(Recorded data)
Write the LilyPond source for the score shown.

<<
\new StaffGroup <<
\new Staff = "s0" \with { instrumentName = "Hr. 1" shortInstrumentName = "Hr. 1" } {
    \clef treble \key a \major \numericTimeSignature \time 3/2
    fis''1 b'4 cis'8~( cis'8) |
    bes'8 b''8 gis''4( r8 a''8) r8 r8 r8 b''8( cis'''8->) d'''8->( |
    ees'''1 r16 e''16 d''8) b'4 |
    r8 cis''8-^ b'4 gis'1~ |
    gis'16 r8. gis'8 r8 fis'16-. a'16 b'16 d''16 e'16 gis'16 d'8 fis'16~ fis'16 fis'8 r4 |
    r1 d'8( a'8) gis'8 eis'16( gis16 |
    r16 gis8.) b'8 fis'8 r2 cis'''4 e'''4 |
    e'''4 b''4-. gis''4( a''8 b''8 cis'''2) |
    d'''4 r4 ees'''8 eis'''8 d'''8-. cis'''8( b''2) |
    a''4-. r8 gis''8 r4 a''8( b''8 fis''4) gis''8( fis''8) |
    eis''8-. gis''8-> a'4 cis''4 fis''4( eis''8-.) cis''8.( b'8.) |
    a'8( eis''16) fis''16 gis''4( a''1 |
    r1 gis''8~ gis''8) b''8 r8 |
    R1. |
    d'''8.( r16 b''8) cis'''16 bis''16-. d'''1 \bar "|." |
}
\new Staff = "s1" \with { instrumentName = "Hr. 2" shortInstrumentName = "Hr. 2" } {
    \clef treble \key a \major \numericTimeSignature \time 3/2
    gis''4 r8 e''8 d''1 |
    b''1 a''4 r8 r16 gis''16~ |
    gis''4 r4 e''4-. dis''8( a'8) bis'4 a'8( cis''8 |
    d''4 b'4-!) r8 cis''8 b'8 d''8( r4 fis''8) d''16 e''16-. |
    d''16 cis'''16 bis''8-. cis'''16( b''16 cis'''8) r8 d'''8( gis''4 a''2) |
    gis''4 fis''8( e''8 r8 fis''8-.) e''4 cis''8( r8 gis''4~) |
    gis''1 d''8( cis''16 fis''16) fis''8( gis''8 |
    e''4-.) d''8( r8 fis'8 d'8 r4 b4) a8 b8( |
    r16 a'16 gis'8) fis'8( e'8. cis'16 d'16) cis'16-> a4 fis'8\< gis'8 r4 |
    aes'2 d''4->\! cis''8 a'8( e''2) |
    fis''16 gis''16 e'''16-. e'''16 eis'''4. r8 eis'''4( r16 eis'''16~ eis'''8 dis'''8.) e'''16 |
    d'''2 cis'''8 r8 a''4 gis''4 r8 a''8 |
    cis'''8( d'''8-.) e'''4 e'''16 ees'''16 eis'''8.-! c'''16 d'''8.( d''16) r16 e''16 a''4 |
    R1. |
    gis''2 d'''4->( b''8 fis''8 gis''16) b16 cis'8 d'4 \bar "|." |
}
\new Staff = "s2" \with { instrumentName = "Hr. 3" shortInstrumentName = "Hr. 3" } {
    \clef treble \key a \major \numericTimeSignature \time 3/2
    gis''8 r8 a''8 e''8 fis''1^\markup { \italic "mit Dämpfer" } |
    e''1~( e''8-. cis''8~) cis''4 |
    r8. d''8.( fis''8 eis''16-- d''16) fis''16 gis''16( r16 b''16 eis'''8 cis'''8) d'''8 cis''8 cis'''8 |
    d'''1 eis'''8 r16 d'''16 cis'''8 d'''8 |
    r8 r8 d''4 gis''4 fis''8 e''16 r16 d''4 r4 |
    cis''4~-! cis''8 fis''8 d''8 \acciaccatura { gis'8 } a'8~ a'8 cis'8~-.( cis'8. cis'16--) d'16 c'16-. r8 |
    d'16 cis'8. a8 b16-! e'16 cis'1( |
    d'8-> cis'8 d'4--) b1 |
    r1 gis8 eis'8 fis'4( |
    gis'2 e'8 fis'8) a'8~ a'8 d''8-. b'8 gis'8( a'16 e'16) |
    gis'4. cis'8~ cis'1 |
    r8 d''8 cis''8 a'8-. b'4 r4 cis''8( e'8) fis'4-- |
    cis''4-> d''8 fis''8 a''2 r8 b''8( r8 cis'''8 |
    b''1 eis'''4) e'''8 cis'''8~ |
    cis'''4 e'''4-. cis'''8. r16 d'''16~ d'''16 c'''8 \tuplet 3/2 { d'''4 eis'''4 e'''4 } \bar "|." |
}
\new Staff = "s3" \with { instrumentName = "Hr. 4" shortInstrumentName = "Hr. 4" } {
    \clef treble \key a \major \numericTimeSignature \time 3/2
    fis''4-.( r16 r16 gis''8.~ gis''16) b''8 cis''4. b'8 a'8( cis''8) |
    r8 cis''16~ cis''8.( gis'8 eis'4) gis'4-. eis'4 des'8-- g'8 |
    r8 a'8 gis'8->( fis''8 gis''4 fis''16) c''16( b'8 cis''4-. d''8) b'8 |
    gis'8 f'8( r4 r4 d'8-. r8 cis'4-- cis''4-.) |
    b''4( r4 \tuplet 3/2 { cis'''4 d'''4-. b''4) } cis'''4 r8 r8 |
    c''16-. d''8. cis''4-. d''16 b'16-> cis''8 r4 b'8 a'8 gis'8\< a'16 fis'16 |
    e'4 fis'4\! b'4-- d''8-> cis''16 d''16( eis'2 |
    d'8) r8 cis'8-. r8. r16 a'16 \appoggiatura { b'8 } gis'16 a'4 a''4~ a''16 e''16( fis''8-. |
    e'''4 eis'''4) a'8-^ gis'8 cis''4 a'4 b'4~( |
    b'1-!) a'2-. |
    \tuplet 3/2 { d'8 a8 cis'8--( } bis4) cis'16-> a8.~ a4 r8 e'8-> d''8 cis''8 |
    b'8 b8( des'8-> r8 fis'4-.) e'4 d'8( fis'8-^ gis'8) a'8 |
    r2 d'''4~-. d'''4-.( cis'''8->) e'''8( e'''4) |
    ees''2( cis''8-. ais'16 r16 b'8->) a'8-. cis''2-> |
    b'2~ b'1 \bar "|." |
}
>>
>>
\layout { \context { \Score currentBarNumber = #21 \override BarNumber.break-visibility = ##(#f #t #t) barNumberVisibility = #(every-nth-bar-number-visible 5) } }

▶ **Directions**: Count the lines in the items above that include the string "tuplet". Reply with the number only.

▶ **The result**: 3